◆ **Try it**
Go through the following data and transcribe exactly the stretch of lines from the one holding "D4: diode 1N4007" to the one holding "R210: 3.3k (N1, N6) -> 6.8k (N1, N6)", both included.

◆ **Supplied records**
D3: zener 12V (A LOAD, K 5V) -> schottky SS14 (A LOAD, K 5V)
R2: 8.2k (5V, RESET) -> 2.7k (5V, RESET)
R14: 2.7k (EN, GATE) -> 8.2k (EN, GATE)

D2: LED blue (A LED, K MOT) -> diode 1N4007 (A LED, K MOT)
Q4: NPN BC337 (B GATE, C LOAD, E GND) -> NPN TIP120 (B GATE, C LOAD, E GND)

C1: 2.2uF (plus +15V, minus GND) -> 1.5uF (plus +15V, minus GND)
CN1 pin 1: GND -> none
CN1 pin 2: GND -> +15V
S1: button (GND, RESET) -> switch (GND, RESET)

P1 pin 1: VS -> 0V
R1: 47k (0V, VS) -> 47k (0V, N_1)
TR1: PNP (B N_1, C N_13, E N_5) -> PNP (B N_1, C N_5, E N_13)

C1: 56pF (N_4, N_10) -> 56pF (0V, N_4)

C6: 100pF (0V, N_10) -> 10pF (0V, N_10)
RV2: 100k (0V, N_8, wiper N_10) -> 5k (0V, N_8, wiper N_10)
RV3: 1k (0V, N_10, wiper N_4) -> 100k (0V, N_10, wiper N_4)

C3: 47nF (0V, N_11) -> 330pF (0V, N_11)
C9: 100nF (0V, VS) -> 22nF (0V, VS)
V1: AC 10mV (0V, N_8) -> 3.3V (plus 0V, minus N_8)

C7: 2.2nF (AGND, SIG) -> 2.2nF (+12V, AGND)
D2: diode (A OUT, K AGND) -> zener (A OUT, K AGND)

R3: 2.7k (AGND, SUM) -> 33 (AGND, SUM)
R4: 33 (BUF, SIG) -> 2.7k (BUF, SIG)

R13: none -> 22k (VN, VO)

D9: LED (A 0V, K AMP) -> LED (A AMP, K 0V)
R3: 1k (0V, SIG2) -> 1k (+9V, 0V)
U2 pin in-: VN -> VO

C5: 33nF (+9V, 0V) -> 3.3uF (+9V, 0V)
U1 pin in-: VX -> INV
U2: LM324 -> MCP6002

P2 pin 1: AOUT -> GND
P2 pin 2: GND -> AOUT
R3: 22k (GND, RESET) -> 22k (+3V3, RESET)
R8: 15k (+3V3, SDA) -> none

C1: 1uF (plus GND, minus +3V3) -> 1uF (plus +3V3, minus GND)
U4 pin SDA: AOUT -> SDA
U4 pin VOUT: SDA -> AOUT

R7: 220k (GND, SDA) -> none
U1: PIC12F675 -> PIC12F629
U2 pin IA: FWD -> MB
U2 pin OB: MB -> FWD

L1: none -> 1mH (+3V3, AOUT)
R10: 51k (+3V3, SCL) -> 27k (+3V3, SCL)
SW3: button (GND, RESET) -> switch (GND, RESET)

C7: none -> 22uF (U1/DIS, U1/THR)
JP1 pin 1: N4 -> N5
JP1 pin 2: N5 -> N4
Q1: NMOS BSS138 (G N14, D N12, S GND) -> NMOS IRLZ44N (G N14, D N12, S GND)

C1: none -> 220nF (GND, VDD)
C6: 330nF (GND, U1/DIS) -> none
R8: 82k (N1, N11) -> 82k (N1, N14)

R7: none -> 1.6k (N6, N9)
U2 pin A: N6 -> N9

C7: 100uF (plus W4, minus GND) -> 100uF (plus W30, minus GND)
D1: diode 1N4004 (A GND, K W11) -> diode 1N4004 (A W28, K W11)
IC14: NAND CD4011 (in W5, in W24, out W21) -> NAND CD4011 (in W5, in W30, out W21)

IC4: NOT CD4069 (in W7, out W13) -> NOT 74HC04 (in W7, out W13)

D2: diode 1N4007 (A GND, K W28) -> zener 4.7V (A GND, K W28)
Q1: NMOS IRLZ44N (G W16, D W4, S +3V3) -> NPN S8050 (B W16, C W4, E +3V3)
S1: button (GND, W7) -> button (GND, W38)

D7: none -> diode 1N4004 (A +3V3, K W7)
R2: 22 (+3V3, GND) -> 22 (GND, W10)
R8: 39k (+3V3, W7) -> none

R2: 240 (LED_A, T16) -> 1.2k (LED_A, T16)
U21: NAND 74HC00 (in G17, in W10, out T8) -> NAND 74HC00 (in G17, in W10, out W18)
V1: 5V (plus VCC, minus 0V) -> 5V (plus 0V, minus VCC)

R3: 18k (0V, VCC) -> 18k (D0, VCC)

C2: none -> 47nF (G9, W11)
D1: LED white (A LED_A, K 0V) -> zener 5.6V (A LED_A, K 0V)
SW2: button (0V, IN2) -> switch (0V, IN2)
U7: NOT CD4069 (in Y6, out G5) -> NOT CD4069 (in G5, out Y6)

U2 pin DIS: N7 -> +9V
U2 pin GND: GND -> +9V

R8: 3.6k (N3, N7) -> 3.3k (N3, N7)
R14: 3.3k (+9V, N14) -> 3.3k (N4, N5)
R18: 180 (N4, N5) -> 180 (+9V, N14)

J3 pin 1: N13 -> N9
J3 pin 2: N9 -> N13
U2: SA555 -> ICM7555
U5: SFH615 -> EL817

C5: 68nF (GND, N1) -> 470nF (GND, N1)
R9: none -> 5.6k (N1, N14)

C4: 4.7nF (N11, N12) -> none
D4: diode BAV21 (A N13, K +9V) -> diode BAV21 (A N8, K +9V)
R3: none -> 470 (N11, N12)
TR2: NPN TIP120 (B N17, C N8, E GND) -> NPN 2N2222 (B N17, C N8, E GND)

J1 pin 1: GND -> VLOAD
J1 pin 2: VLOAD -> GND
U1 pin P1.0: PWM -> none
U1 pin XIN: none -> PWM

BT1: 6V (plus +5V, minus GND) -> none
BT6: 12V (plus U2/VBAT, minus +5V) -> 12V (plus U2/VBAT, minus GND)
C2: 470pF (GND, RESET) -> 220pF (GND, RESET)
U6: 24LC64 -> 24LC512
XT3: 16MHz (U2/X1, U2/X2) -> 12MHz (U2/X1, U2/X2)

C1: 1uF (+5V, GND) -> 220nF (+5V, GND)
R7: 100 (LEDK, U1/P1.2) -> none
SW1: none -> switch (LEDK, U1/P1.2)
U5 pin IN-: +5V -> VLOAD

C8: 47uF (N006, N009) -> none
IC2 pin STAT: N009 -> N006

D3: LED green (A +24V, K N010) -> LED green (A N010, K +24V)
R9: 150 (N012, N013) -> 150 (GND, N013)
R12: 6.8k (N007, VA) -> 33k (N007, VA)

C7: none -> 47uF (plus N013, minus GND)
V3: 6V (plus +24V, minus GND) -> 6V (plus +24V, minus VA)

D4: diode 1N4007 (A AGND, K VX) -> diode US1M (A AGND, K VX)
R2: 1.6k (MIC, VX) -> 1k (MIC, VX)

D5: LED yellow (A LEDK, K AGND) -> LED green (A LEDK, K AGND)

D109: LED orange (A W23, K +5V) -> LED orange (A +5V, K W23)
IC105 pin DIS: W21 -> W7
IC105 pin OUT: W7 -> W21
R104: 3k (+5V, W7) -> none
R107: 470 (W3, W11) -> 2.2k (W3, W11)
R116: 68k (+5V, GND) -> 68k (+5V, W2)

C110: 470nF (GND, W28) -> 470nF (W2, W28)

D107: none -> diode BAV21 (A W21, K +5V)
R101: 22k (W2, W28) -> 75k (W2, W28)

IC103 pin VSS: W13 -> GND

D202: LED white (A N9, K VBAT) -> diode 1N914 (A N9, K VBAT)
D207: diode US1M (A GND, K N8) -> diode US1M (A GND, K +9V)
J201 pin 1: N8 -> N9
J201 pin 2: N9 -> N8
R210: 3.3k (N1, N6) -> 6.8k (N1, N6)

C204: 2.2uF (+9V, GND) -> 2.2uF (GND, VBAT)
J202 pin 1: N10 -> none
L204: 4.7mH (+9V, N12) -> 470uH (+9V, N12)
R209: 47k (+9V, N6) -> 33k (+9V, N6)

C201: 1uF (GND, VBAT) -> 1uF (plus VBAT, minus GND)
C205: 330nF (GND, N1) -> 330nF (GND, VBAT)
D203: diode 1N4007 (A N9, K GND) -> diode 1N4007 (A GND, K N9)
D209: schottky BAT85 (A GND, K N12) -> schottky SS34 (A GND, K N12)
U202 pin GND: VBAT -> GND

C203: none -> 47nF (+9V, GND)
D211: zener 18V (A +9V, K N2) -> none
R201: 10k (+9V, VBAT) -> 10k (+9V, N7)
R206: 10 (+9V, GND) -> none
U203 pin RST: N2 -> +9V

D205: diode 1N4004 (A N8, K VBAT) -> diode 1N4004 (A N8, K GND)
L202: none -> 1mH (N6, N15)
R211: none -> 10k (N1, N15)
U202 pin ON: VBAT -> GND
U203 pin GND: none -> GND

◆ **Result**
D4: diode 1N4007 (A AGND, K VX) -> diode US1M (A AGND, K VX)
R2: 1.6k (MIC, VX) -> 1k (MIC, VX)

D5: LED yellow (A LEDK, K AGND) -> LED green (A LEDK, K AGND)

D109: LED orange (A W23, K +5V) -> LED orange (A +5V, K W23)
IC105 pin DIS: W21 -> W7
IC105 pin OUT: W7 -> W21
R104: 3k (+5V, W7) -> none
R107: 470 (W3, W11) -> 2.2k (W3, W11)
R116: 68k (+5V, GND) -> 68k (+5V, W2)

C110: 470nF (GND, W28) -> 470nF (W2, W28)

D107: none -> diode BAV21 (A W21, K +5V)
R101: 22k (W2, W28) -> 75k (W2, W28)

IC103 pin VSS: W13 -> GND

D202: LED white (A N9, K VBAT) -> diode 1N914 (A N9, K VBAT)
D207: diode US1M (A GND, K N8) -> diode US1M (A GND, K +9V)
J201 pin 1: N8 -> N9
J201 pin 2: N9 -> N8
R210: 3.3k (N1, N6) -> 6.8k (N1, N6)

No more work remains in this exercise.